Pictures are to be left out, and only the lines below starting at the one with "(215, 166) = (264, 163): none -> green bottle" and ending at the one with "camera: 10 degrees right, 10 degrees down" are to be reproduced, each exactly, both ends included.

Stored records
.....

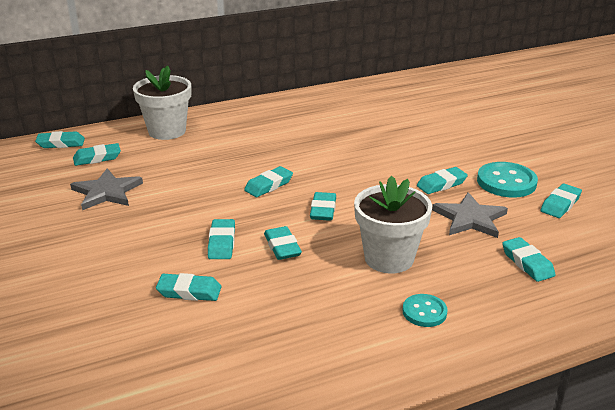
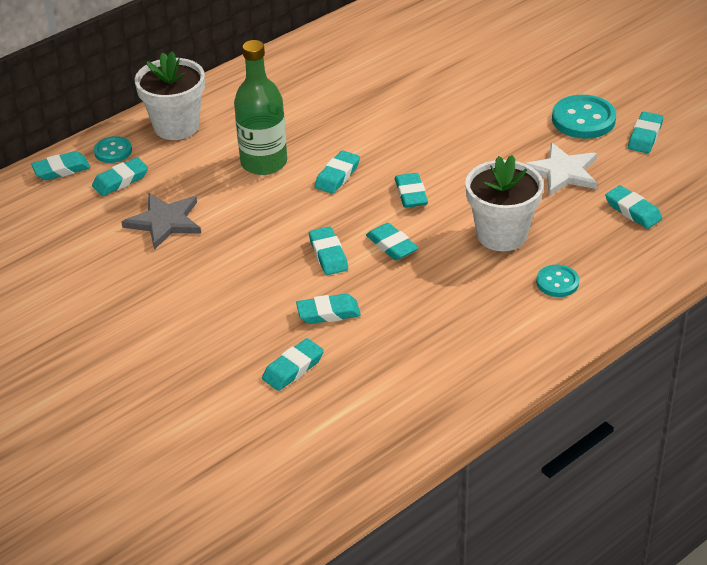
camera: 15 degrees left, 10 degrees up
(108, 138) = (113, 151): none -> turquoise button
(215, 166) = (264, 163): none -> green bottle
(441, 184) = (518, 136): turquoise eraser -> turquoise eraser (293, 368)
(470, 218) = (562, 172): grey star -> white star

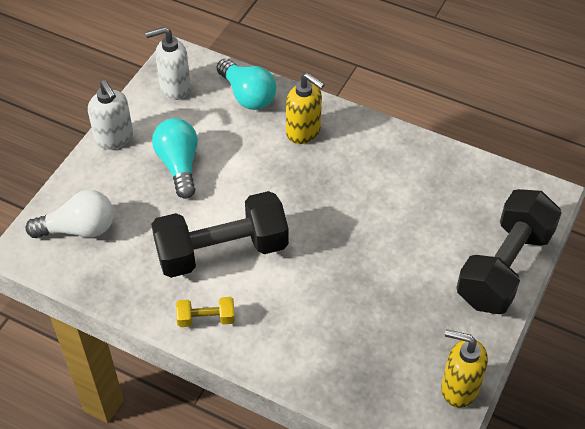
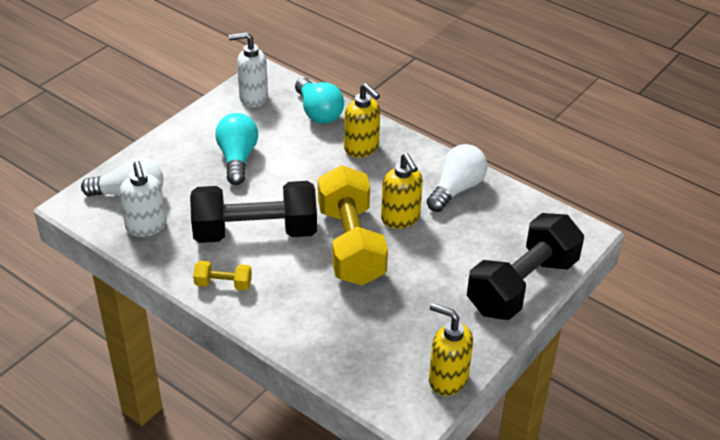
camera: 10 degrees right, 10 degrees down
(114, 138) = (185, 129): white soap dispenser -> white soap dispenser (146, 227)
(323, 249) = (351, 244): none -> yellow dumbbell
(365, 209) = (400, 218): none -> yellow soap dispenser
(411, 165) = (456, 189): none -> white light bulb

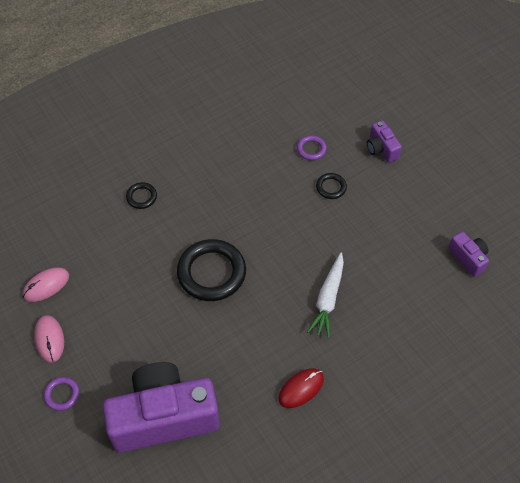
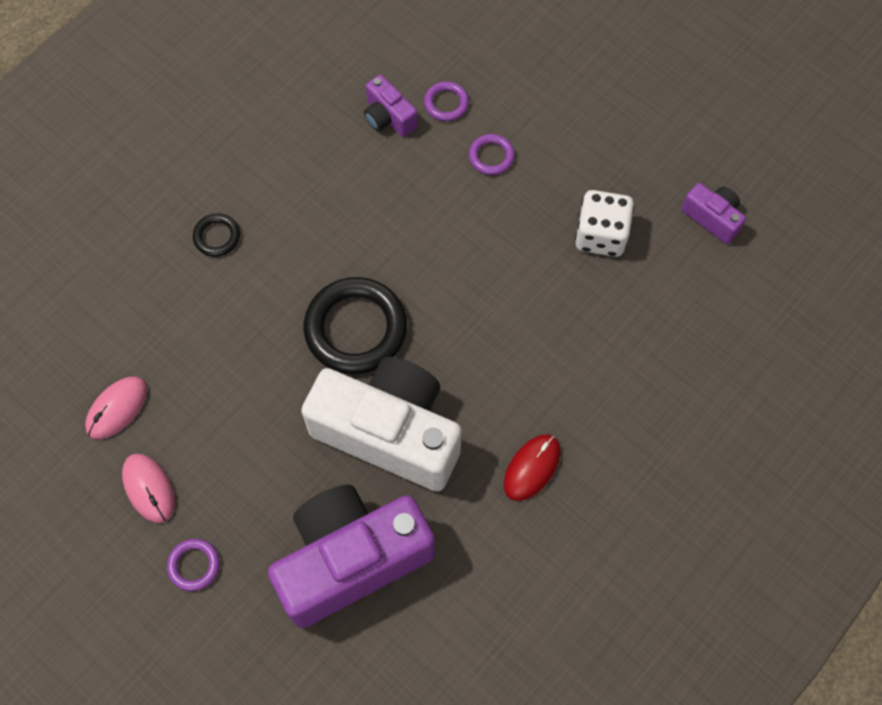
camera: 15 degrees left, 10 degrees up
(213, 342) = (389, 432): none -> white camera
(328, 299) = (533, 328): white carrot -> none
(331, 187) = (491, 156): black ring -> purple ring
(381, 149) = (547, 79): purple camera -> purple camera (388, 117)
(389, 252) = (601, 235): none -> white dice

.....

## ANSWER TO THIS TASK
(215, 166) = (264, 163): none -> green bottle
(441, 184) = (518, 136): turquoise eraser -> turquoise eraser (293, 368)
(470, 218) = (562, 172): grey star -> white star

camera: 10 degrees right, 10 degrees down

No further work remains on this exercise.